▶ **INFORMATION SUPPLIED**:
=== Begin Enclosure ===

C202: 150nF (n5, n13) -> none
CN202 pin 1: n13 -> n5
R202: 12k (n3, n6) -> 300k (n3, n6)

=== End Enclosure ===
=== Begin Enclosure ===

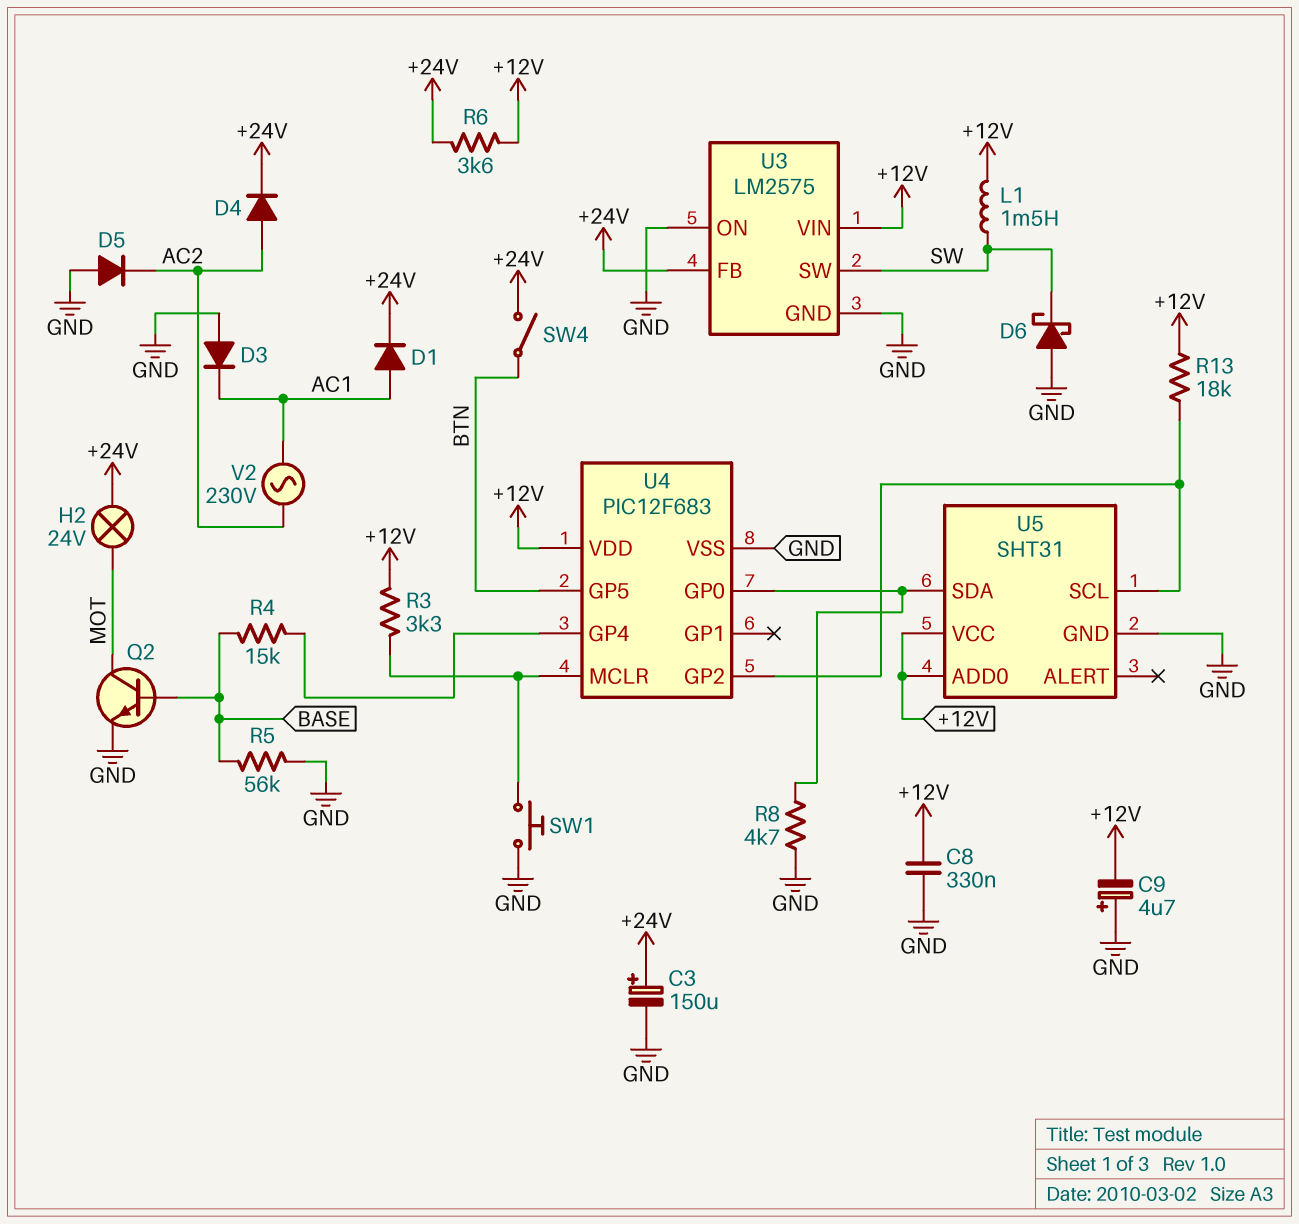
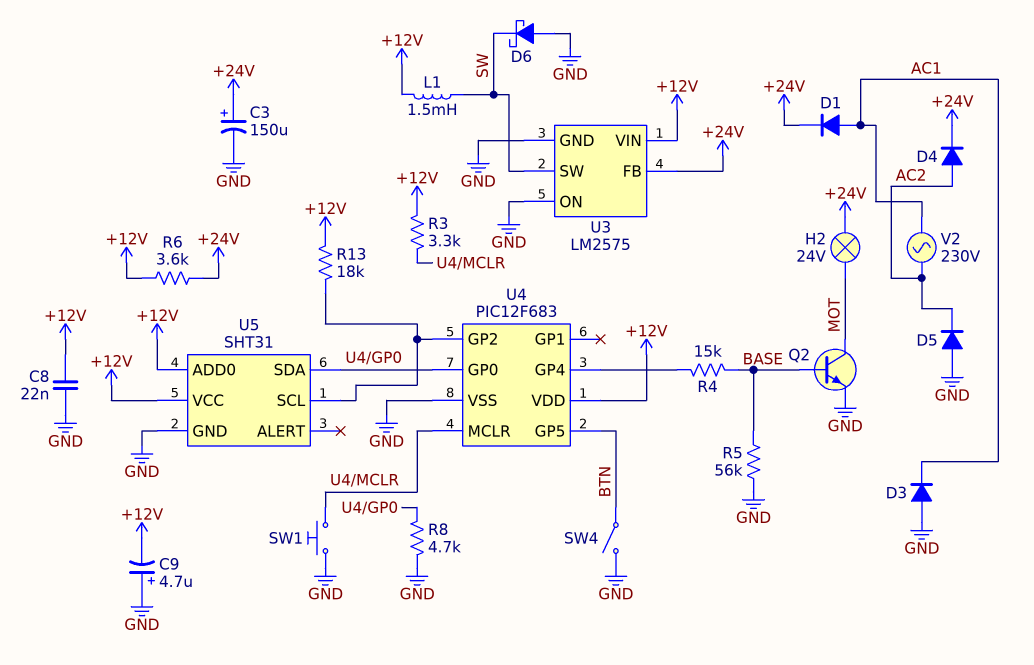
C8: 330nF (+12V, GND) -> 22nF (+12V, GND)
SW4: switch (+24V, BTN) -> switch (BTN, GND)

=== End Enclosure ===
=== Begin Enclosure ===

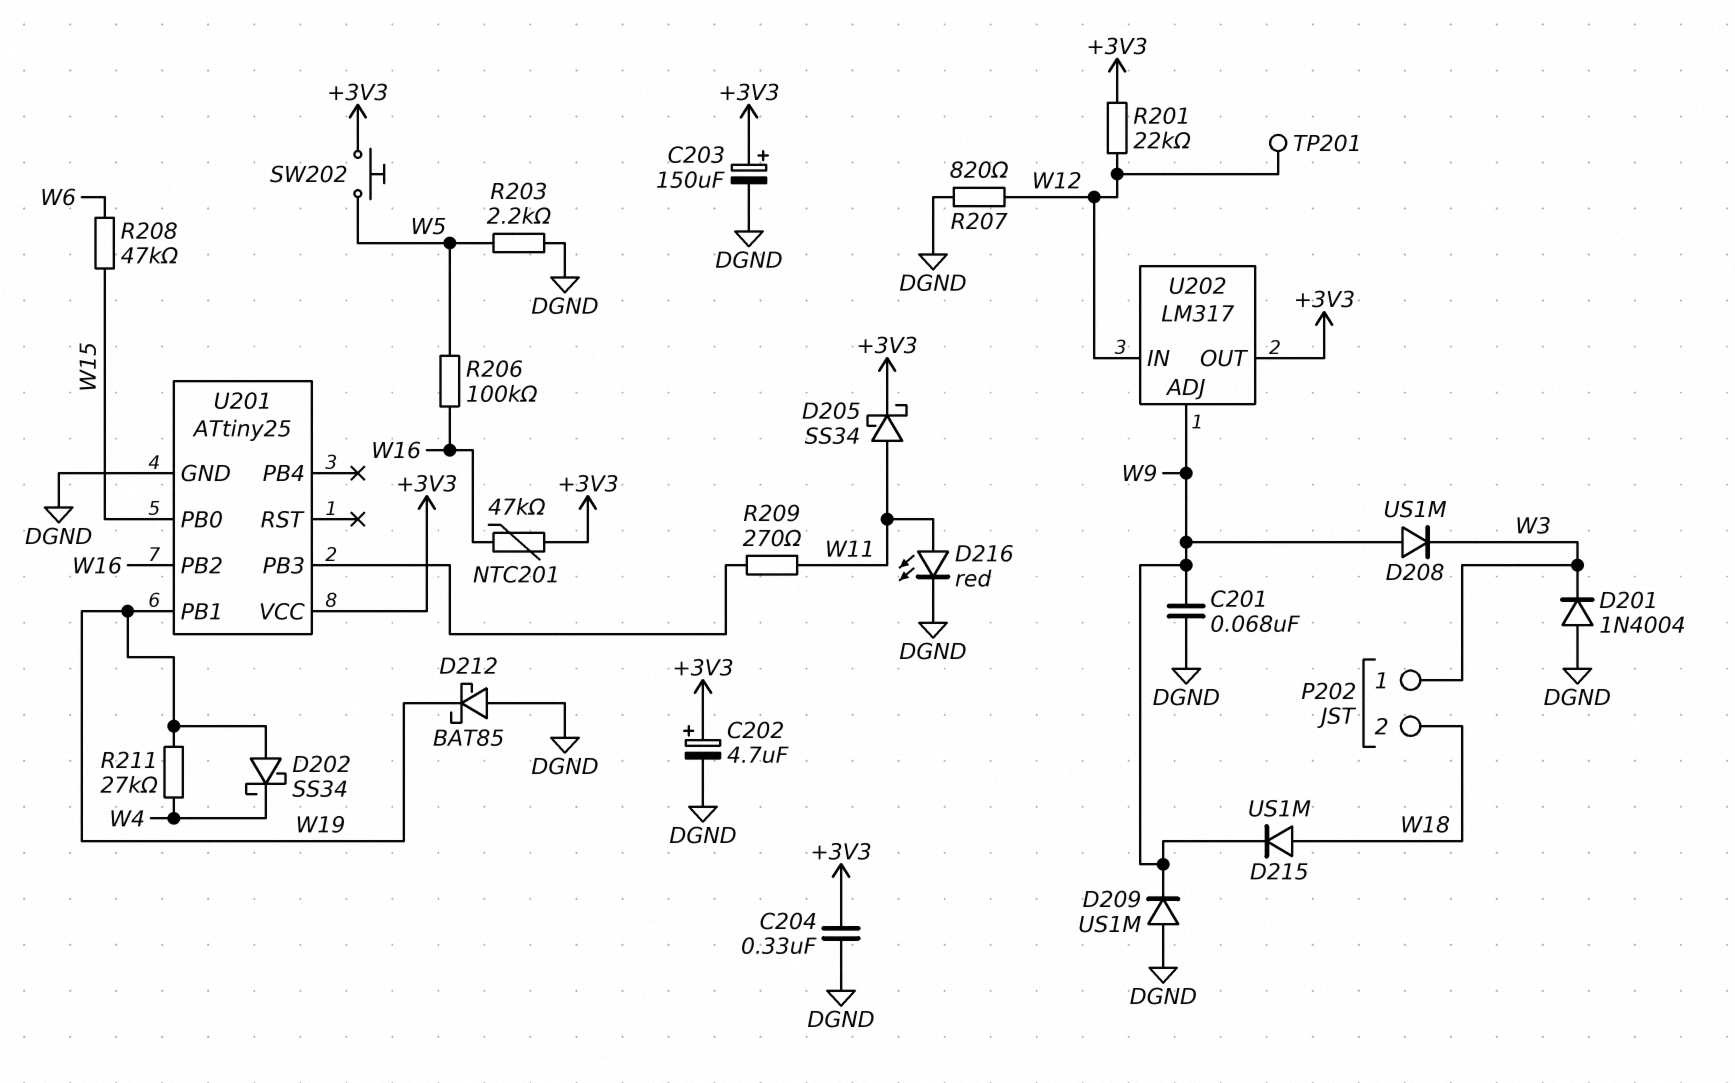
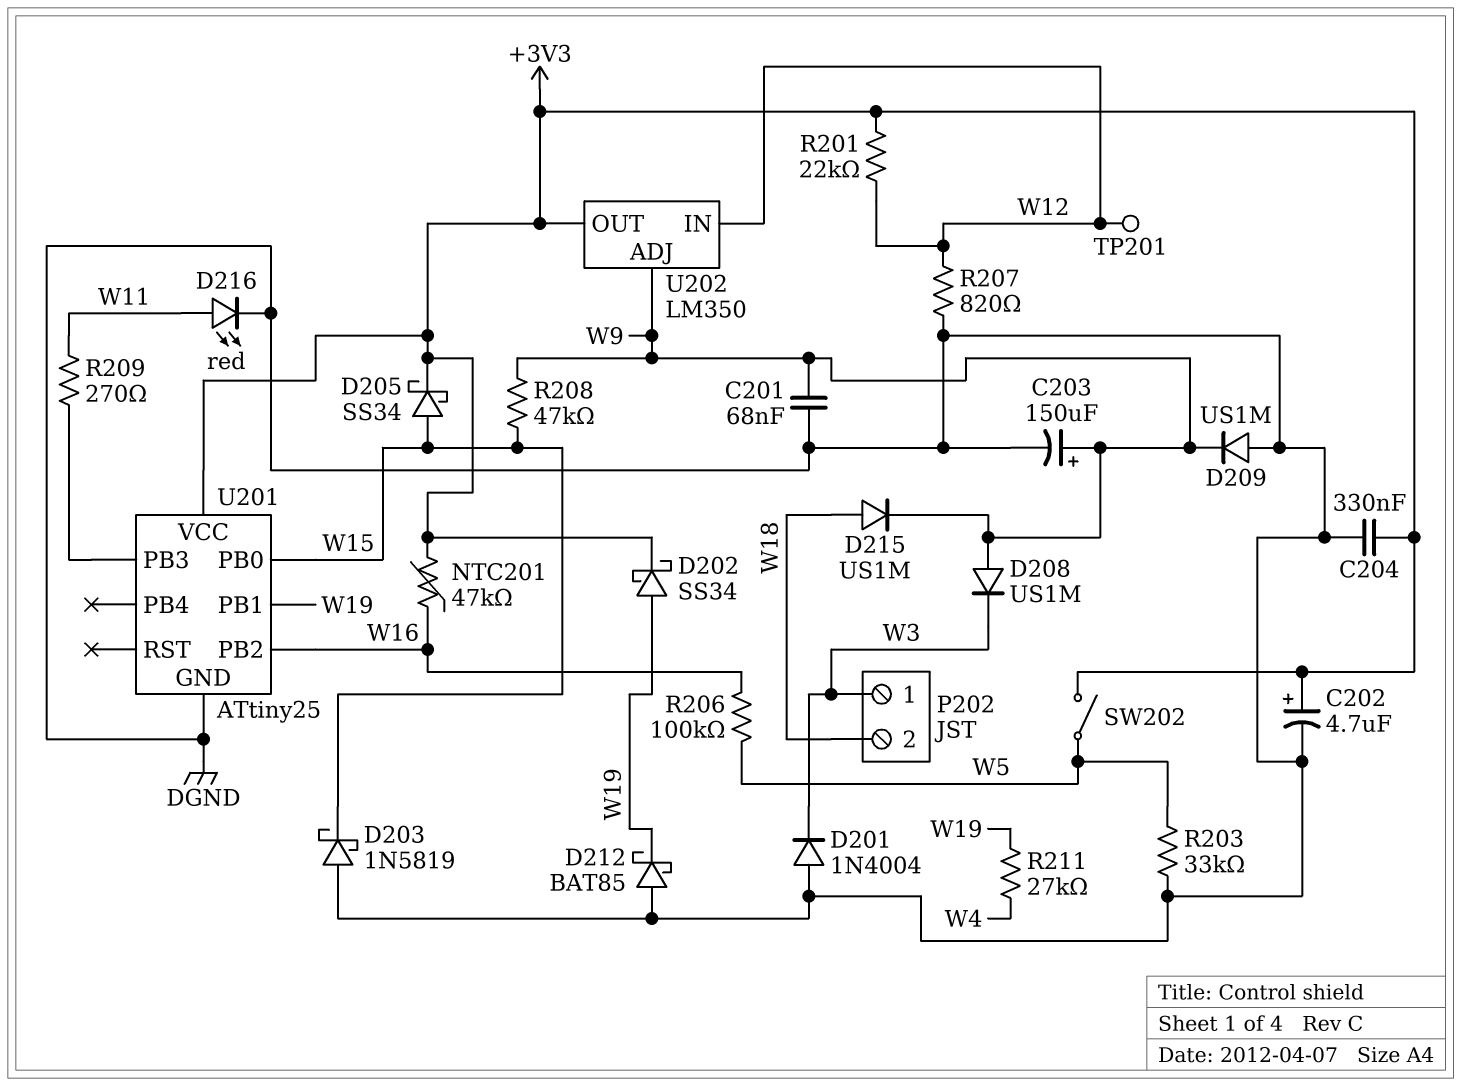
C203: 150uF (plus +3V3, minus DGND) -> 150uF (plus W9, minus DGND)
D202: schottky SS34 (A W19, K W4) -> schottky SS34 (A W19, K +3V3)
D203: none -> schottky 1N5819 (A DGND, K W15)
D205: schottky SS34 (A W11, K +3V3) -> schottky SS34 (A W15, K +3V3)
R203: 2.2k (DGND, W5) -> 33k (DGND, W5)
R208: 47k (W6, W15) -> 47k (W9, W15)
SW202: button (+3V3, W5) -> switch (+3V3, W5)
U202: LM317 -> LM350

=== End Enclosure ===

▶ **TASK DETAILS**:
What you return should be exactly the lines above, starting at the one with "R208: 47k (W6, W15) -> 47k (W9, W15)" and ending at the one with "U202: LM317 -> LM350", and nothing else.

▶ **RESULT FOR THIS EXERCISE**:
R208: 47k (W6, W15) -> 47k (W9, W15)
SW202: button (+3V3, W5) -> switch (+3V3, W5)
U202: LM317 -> LM350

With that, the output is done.